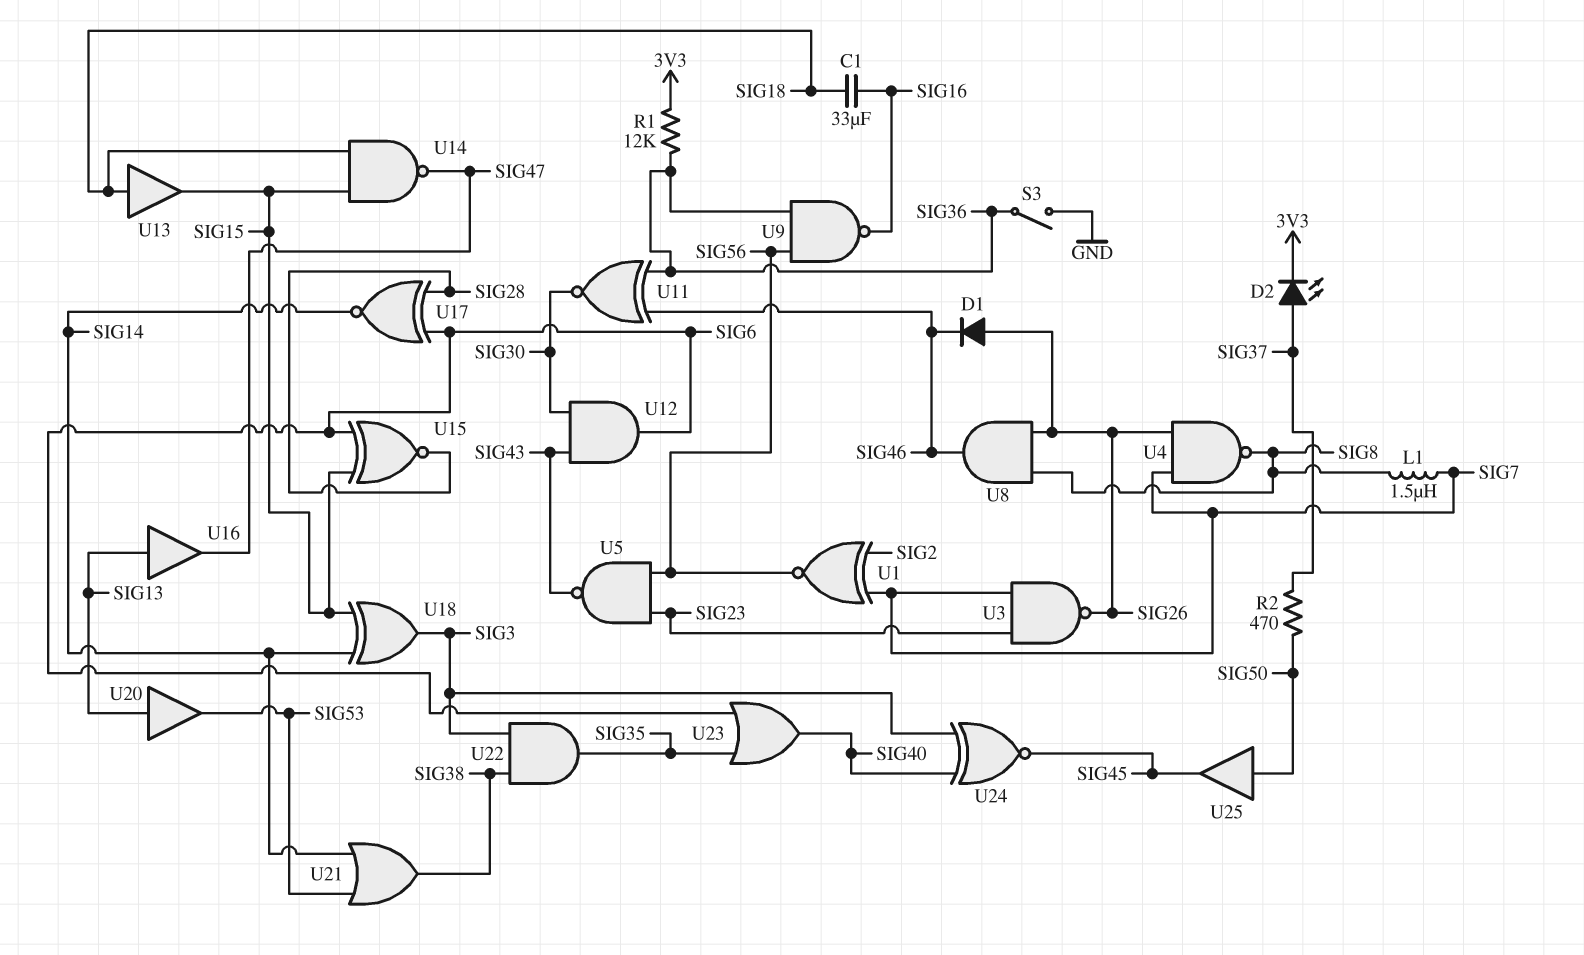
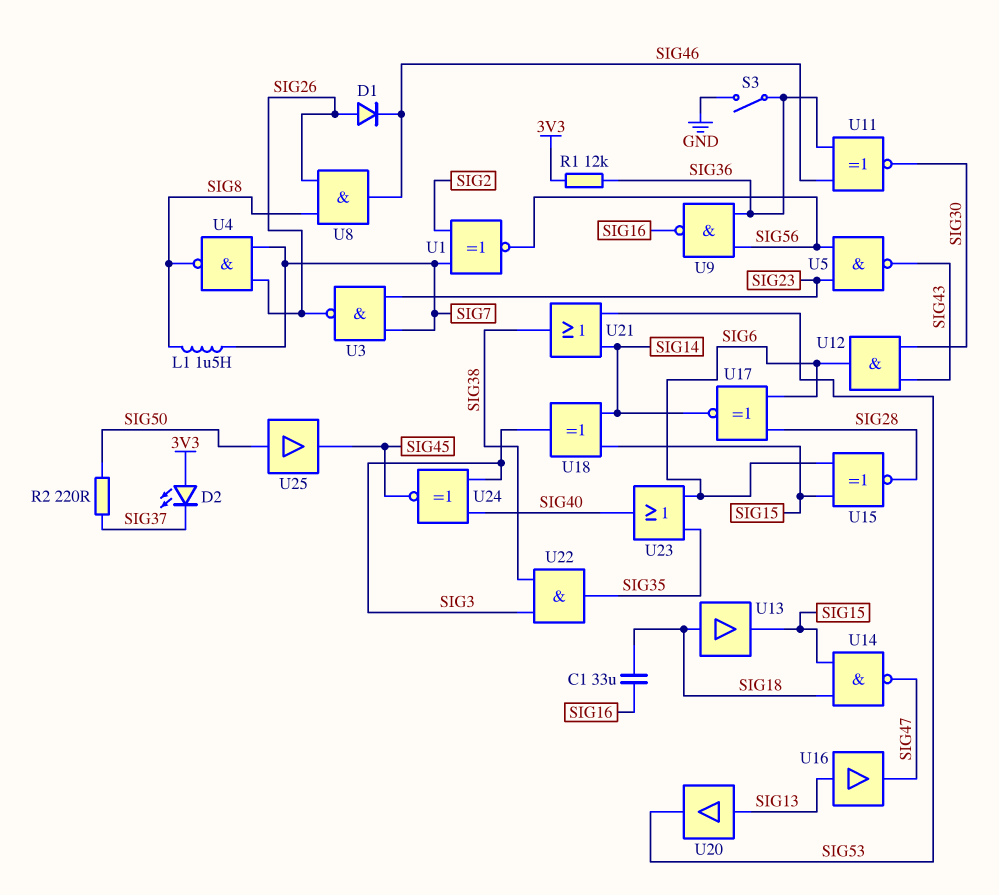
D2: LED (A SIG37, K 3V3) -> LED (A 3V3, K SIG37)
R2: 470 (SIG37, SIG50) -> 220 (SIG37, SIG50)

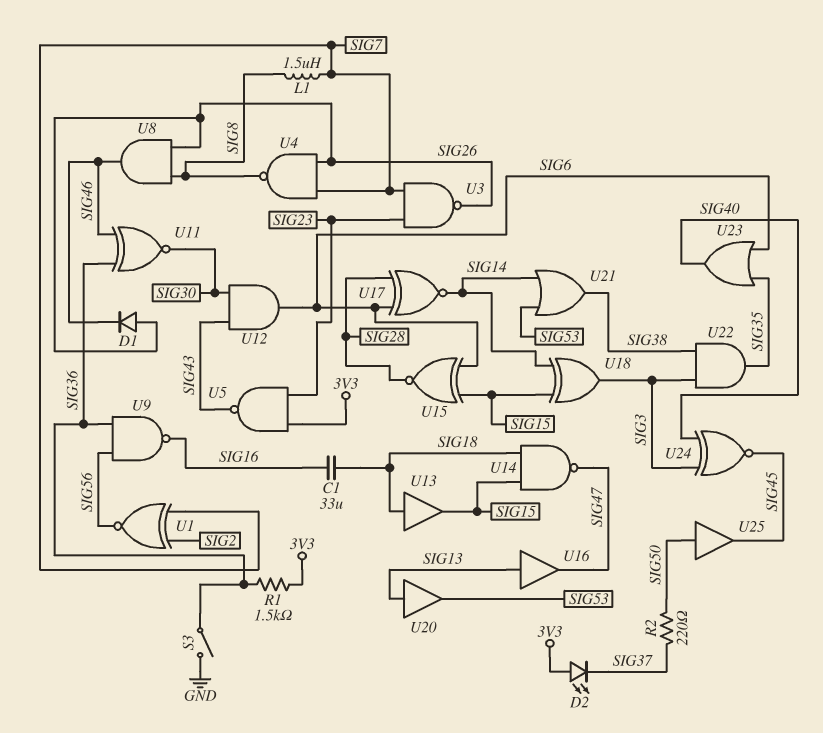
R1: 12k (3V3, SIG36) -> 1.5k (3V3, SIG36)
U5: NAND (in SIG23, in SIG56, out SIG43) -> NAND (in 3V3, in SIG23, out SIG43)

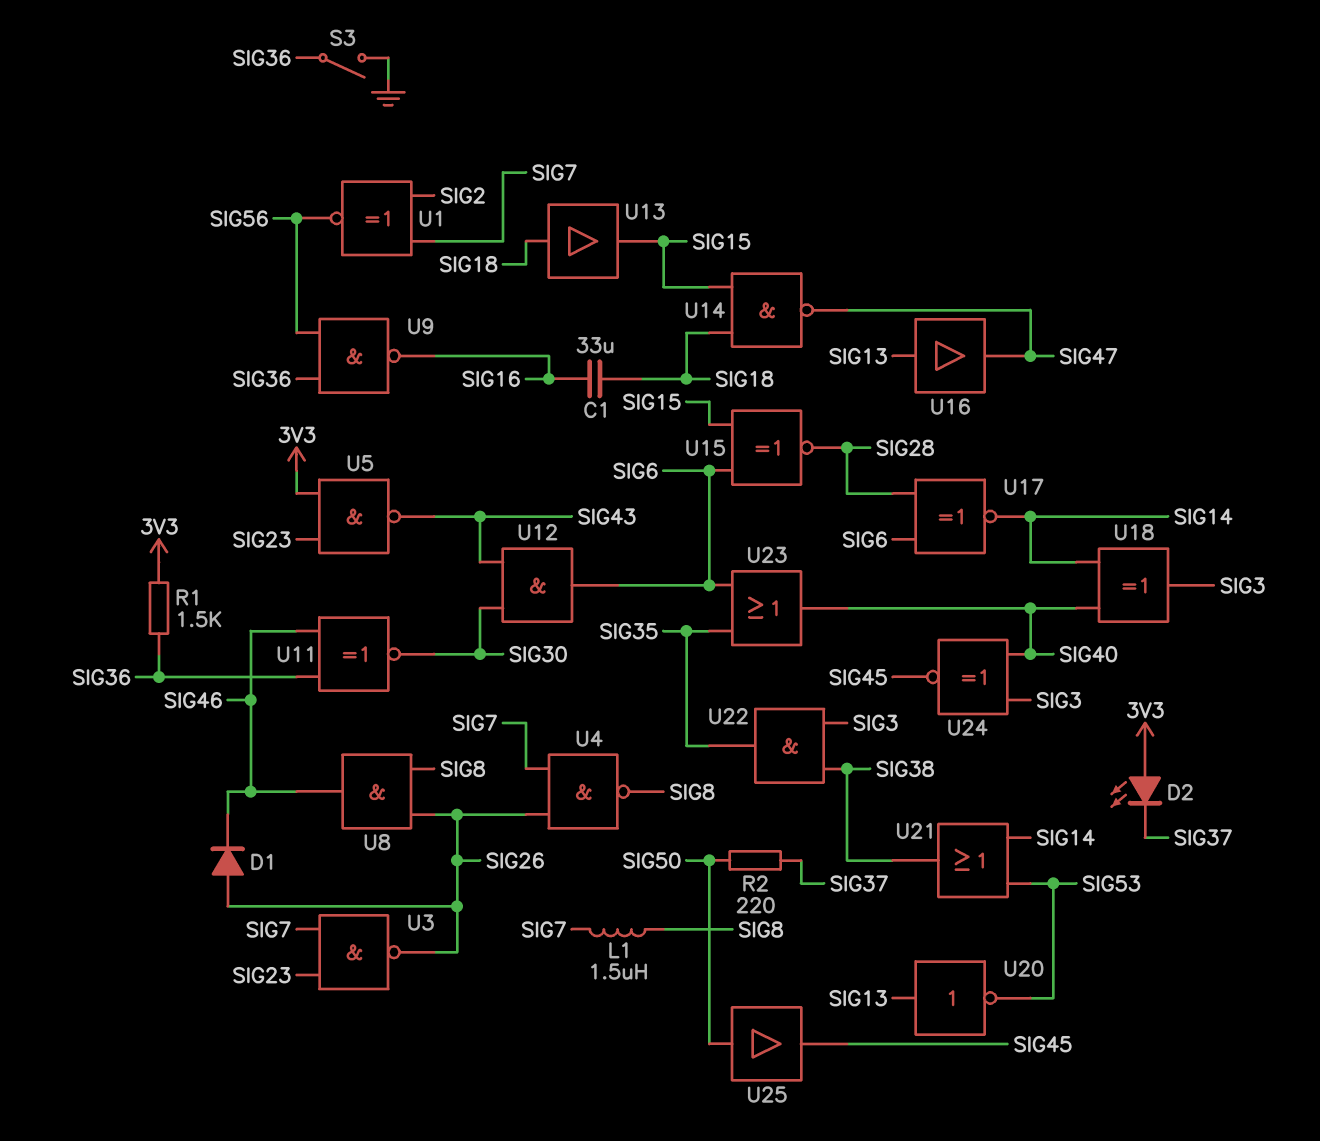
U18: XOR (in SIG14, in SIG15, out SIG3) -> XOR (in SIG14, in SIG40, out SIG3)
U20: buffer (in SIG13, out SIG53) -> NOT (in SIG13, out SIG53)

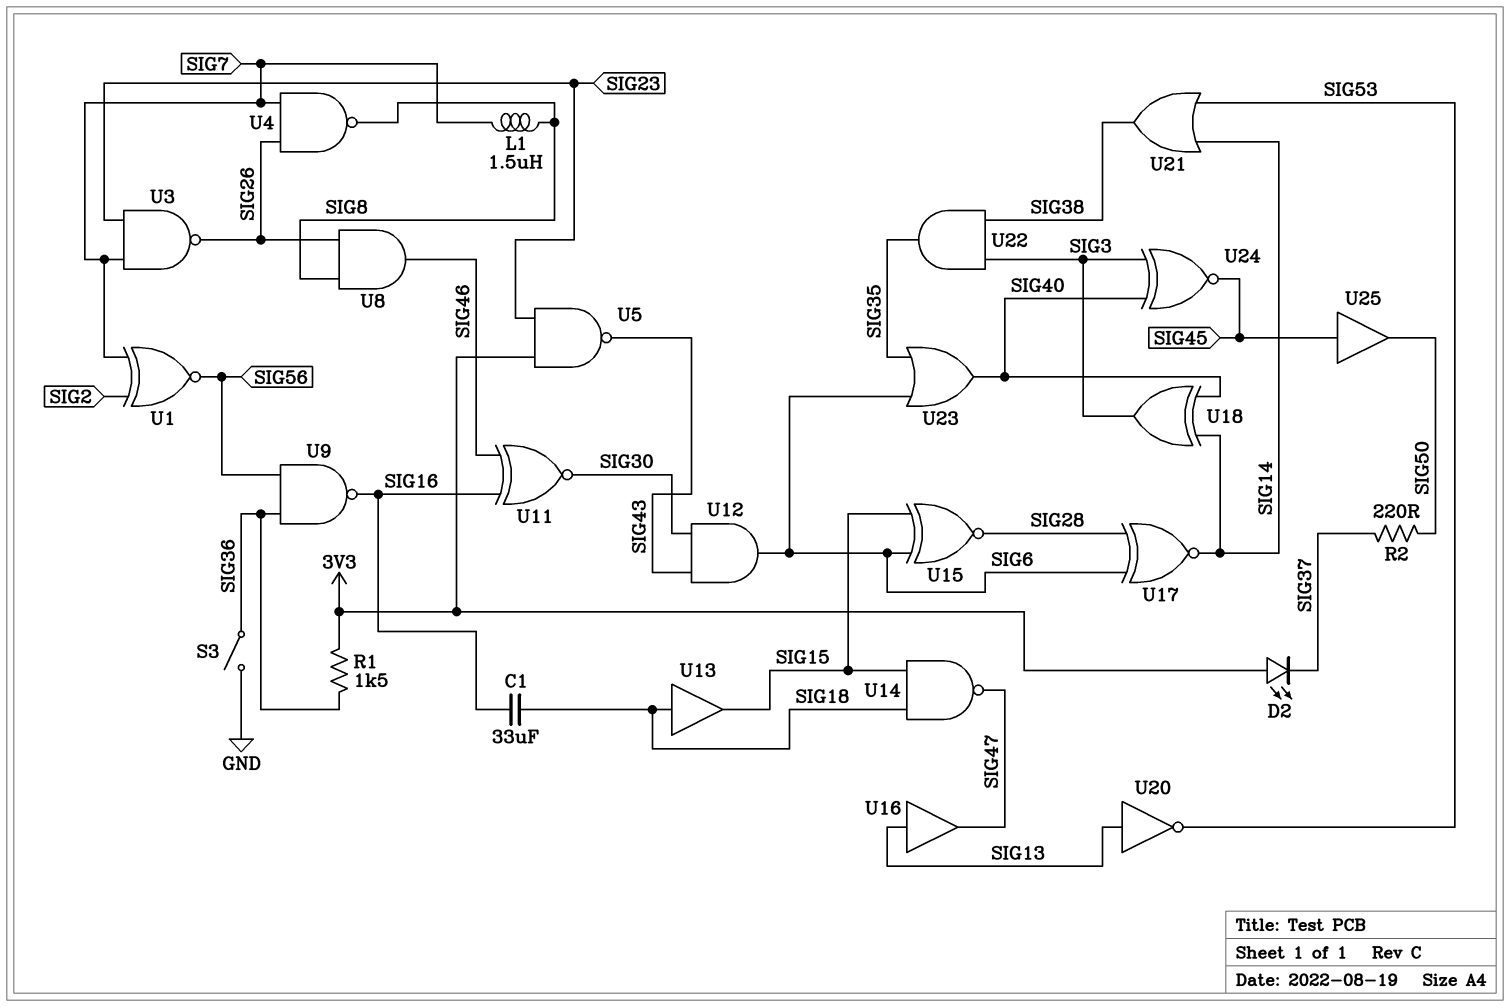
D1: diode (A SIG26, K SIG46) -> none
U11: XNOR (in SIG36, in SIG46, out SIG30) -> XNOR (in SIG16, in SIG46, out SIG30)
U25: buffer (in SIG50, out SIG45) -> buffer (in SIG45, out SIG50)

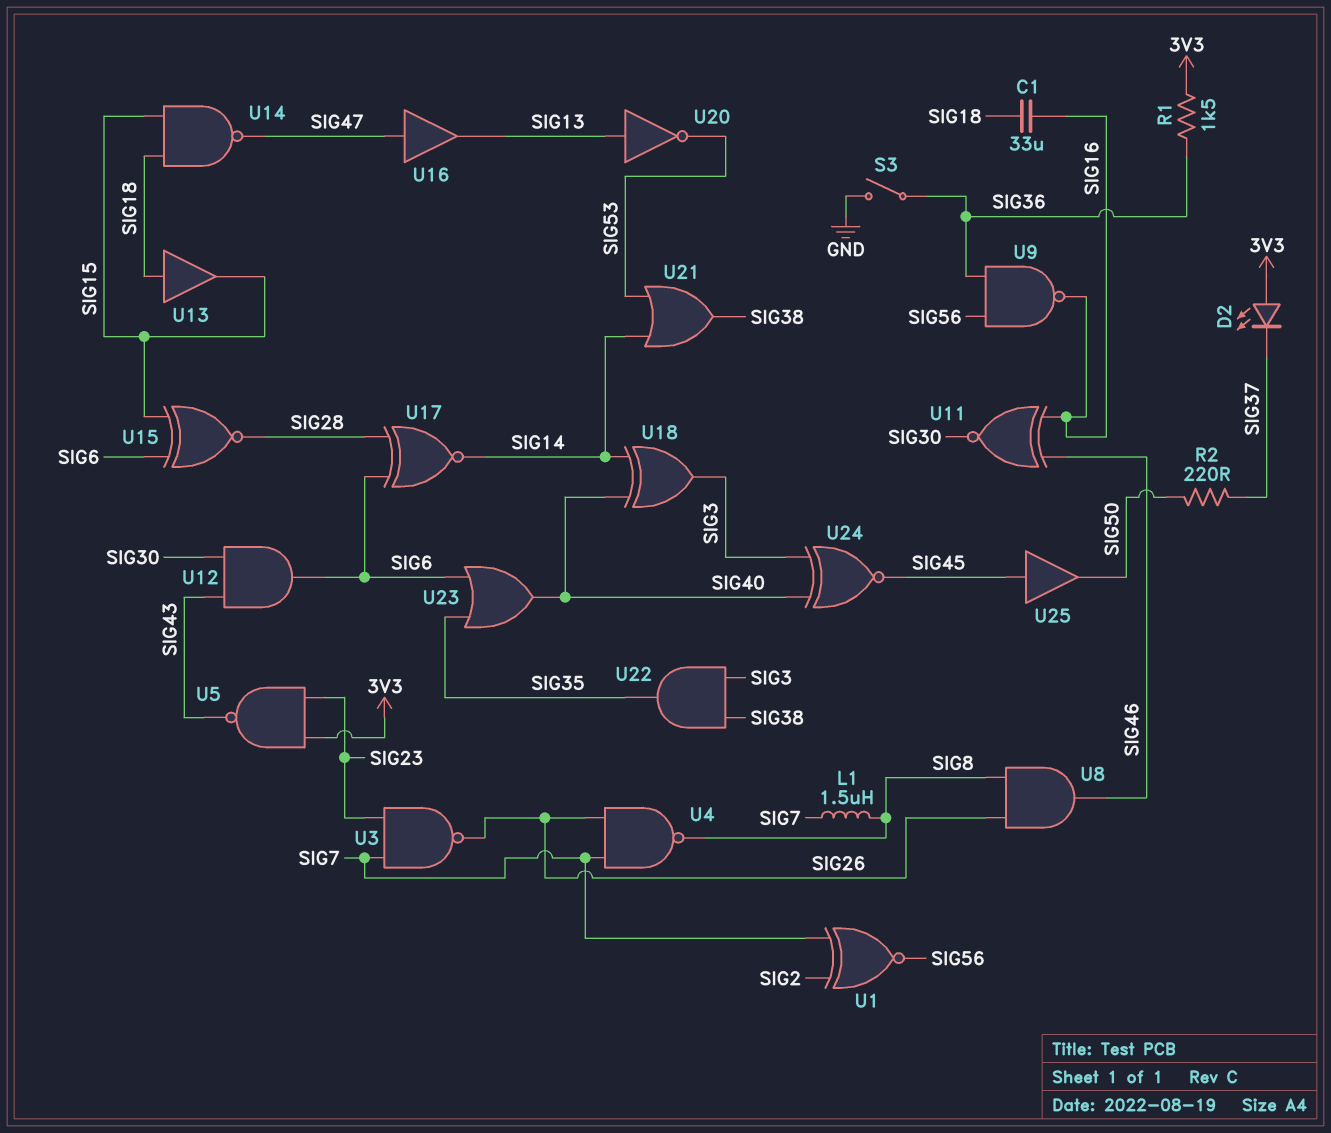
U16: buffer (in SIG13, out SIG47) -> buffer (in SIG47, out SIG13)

......

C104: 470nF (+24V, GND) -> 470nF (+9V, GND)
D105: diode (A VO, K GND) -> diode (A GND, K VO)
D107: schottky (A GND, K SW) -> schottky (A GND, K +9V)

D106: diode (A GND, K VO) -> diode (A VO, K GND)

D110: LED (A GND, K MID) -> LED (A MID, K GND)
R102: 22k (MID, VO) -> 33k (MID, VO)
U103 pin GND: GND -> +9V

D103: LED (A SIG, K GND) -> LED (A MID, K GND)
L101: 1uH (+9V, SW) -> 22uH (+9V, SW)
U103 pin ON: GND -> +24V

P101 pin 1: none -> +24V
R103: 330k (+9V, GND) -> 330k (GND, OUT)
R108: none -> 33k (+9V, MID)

......

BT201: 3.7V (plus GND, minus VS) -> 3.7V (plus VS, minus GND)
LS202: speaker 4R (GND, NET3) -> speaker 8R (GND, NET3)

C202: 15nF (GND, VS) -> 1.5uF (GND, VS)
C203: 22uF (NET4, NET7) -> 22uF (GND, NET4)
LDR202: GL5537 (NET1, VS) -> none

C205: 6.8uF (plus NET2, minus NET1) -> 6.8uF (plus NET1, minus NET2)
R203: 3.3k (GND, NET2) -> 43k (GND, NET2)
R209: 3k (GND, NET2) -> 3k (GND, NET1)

......

Your objective> Determine the number of lines in the listing above containing the word "plus"; respond with that figure only.

Your solution> 2